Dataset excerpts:
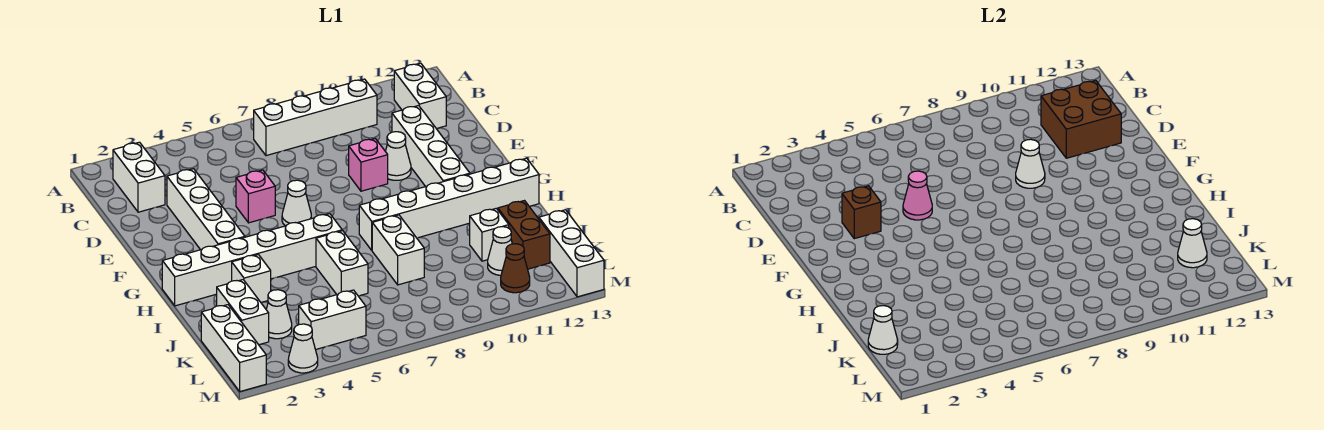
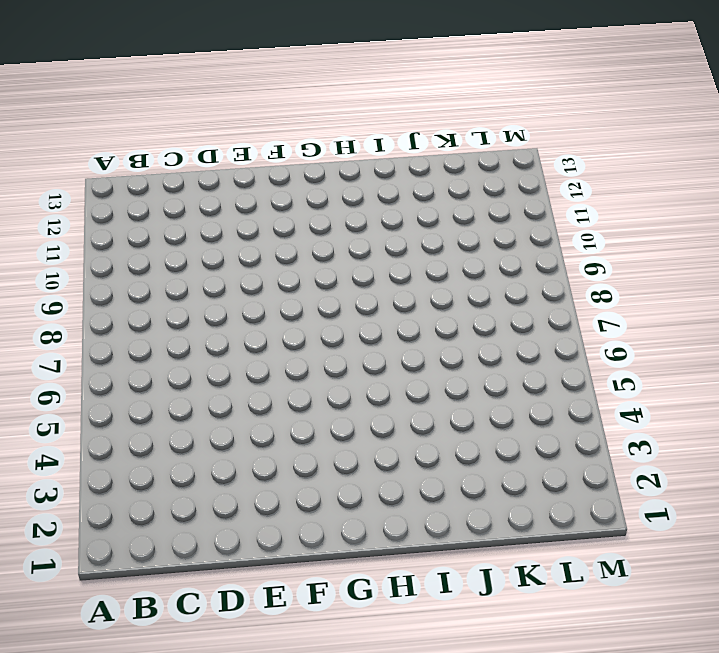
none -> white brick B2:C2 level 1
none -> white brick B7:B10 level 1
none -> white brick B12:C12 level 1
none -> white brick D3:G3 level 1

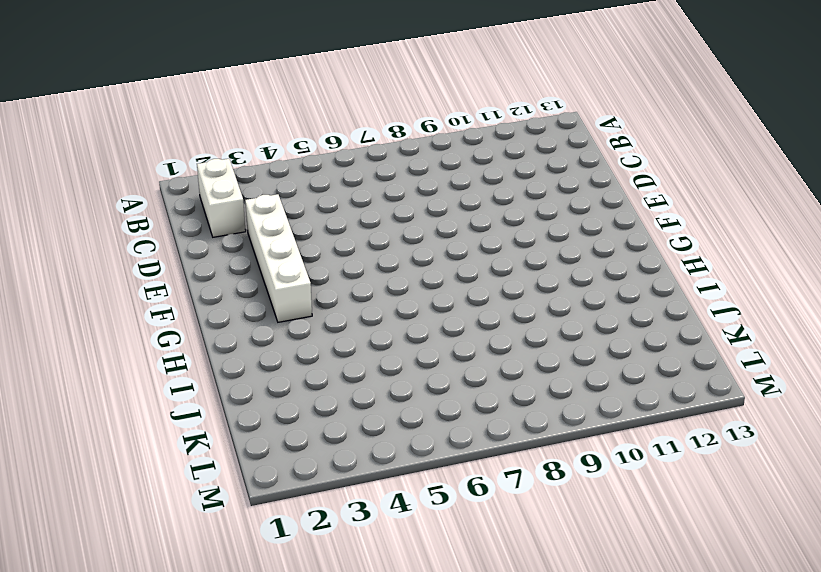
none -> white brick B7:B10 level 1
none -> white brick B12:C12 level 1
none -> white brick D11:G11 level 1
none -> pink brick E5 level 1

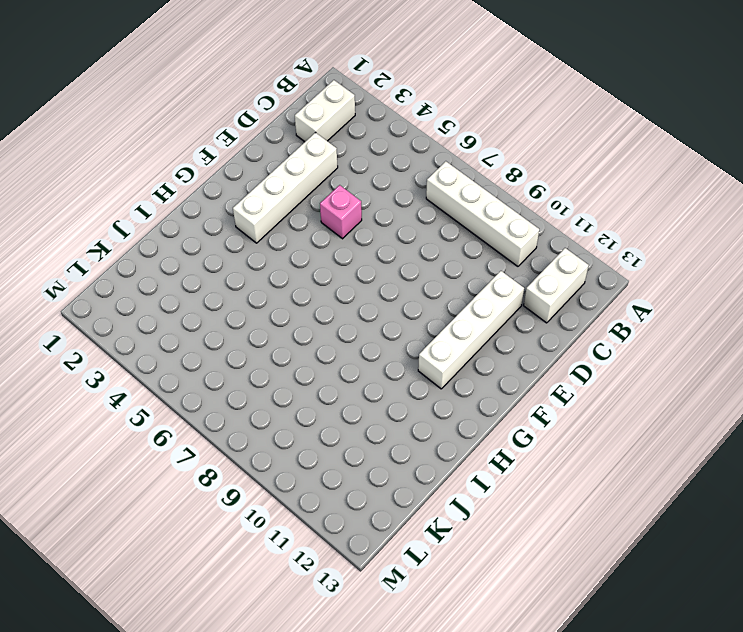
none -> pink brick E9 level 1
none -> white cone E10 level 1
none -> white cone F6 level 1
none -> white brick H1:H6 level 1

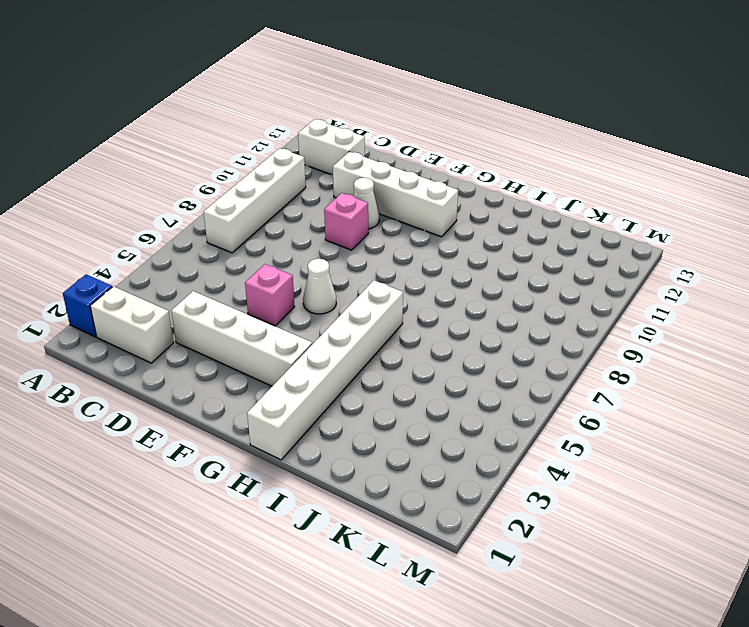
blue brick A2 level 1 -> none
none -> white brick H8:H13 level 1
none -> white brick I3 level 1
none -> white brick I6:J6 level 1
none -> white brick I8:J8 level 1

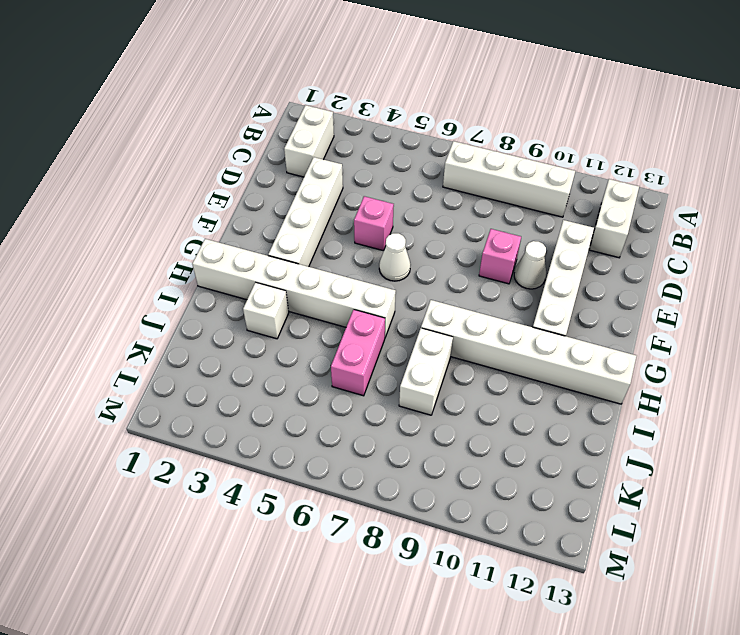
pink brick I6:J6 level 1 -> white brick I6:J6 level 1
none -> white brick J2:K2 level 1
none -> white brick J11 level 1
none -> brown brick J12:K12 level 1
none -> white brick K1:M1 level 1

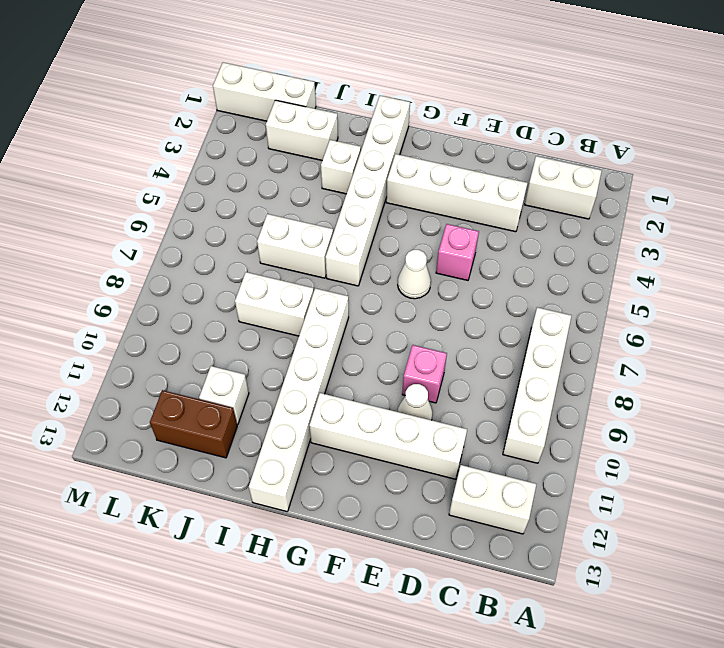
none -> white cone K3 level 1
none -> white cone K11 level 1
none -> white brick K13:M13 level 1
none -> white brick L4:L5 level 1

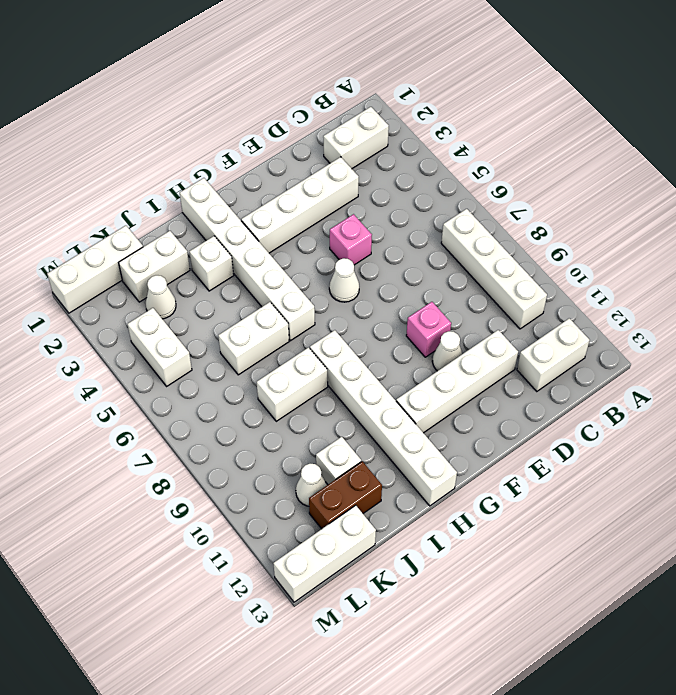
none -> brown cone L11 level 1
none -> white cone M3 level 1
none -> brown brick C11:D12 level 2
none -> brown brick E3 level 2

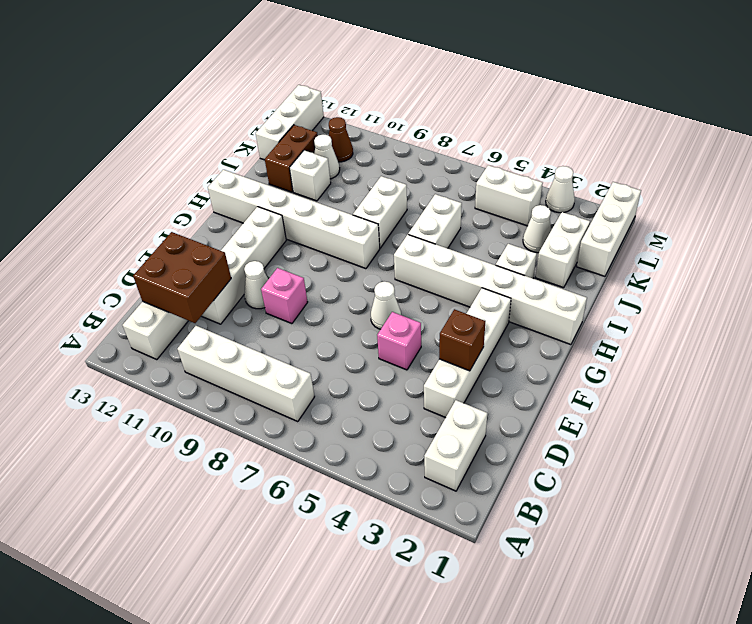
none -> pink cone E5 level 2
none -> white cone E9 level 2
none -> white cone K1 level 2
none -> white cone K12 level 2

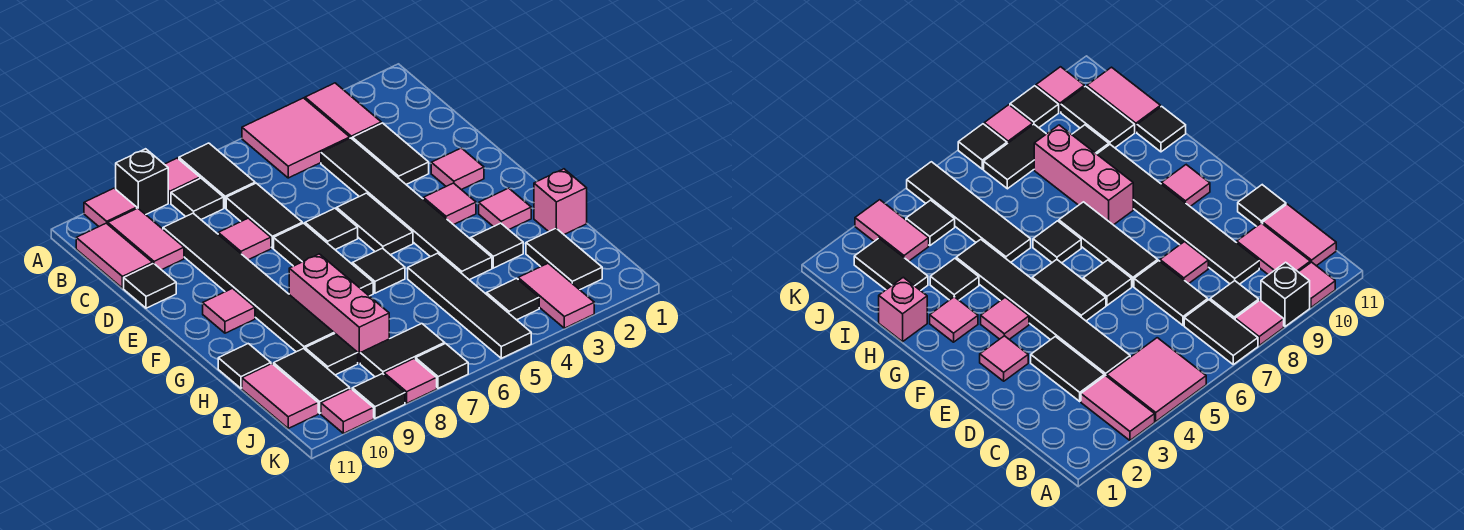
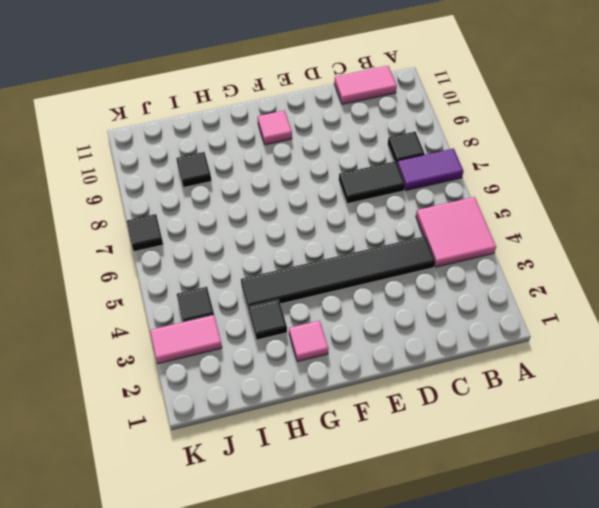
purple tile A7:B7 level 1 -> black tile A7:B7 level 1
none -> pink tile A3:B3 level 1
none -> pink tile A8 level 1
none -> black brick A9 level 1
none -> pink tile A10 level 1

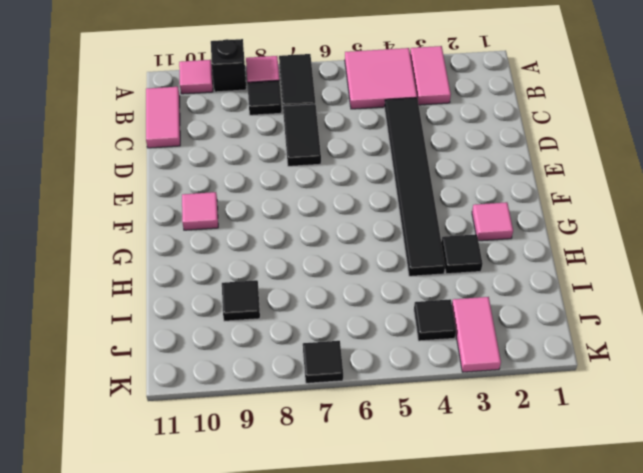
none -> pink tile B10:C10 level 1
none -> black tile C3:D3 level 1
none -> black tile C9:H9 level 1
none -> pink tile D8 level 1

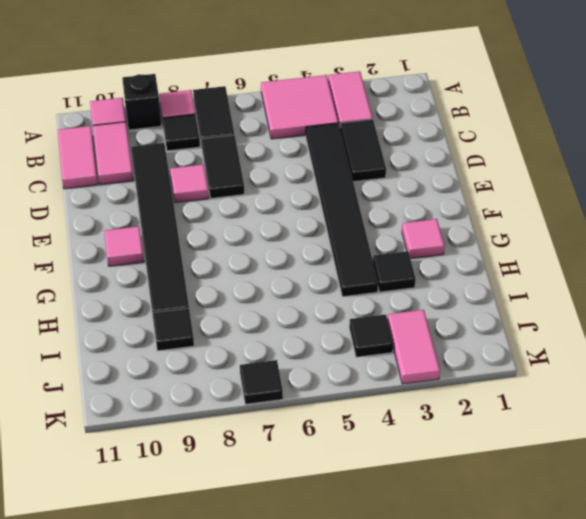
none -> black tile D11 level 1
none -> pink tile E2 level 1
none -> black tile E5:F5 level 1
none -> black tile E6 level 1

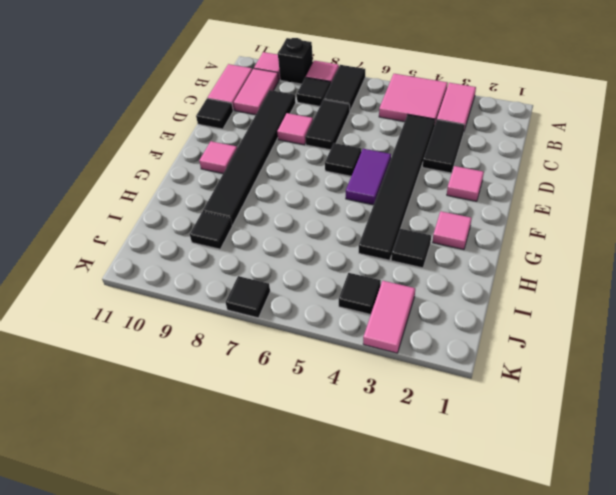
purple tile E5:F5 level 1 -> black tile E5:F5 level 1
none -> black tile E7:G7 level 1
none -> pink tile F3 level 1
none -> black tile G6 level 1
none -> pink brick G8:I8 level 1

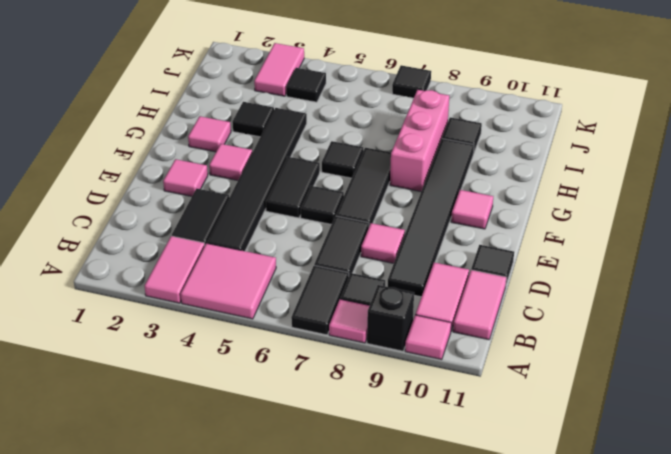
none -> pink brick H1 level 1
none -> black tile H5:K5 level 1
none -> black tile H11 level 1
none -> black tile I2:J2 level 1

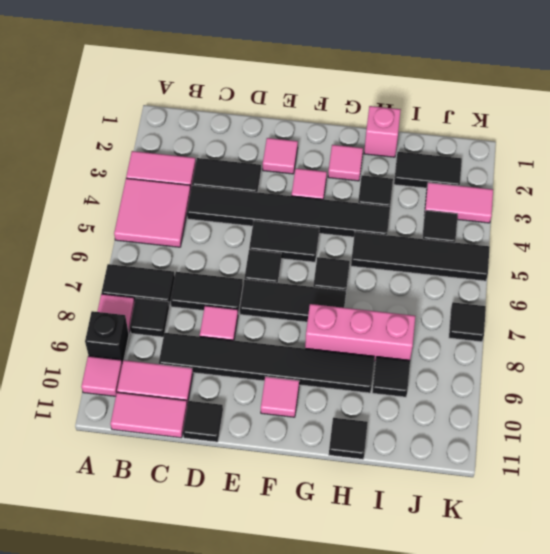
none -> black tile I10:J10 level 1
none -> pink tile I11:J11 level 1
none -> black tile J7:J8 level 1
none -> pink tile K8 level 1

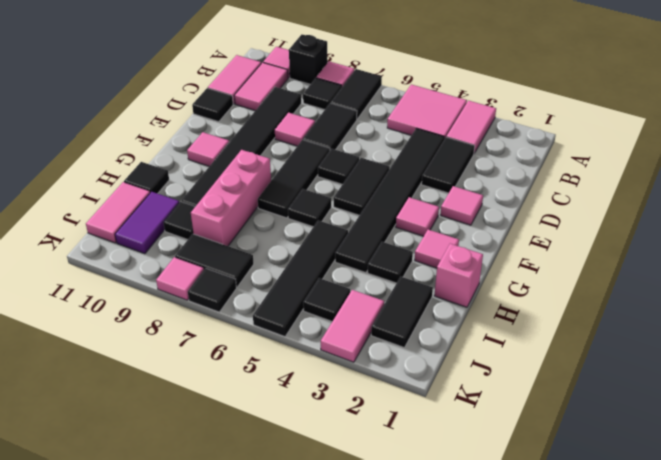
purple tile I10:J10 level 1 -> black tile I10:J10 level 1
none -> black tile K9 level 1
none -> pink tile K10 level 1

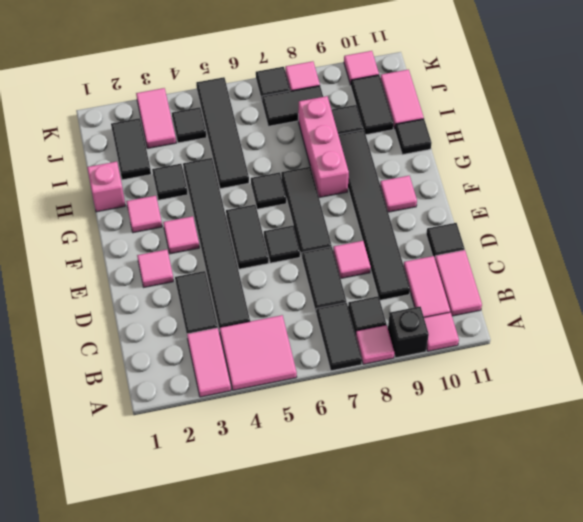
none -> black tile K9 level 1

▶ _WORK REQUEST_
Which of the lines above hold the string "brown"? Pick each of them out.

▶ _WRITTEN ANSWER_
none -> brown brick J12:K12 level 1
none -> brown cone L11 level 1
none -> brown brick C11:D12 level 2
none -> brown brick E3 level 2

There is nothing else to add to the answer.